- **Goal of the exercise**
Return each line of the records below that contains the word "moved".

[Image sequences with shape edits]
- Opening Delimiter -

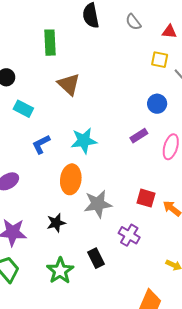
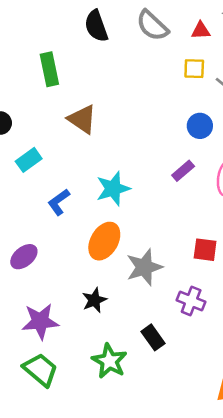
gray semicircle: (133, 22) -> (152, 26), size x1.5
cyan rectangle: (23, 109) -> (29, 160), turned -54
orange ellipse: (71, 179) -> (104, 241), turned 32

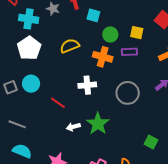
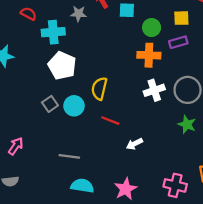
yellow semicircle: (70, 46) -> (99, 89), moved, turned -42
white cross: (87, 85) -> (154, 90), moved
gray square: (10, 87) -> (50, 104), moved
green star: (98, 124) -> (187, 124), moved, size x0.7

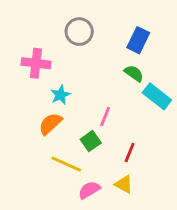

- Closing Delimiter -

- **Answer to the problem**
yellow semicircle: (70, 46) -> (99, 89), moved, turned -42
white cross: (87, 85) -> (154, 90), moved
gray square: (10, 87) -> (50, 104), moved
green star: (98, 124) -> (187, 124), moved, size x0.7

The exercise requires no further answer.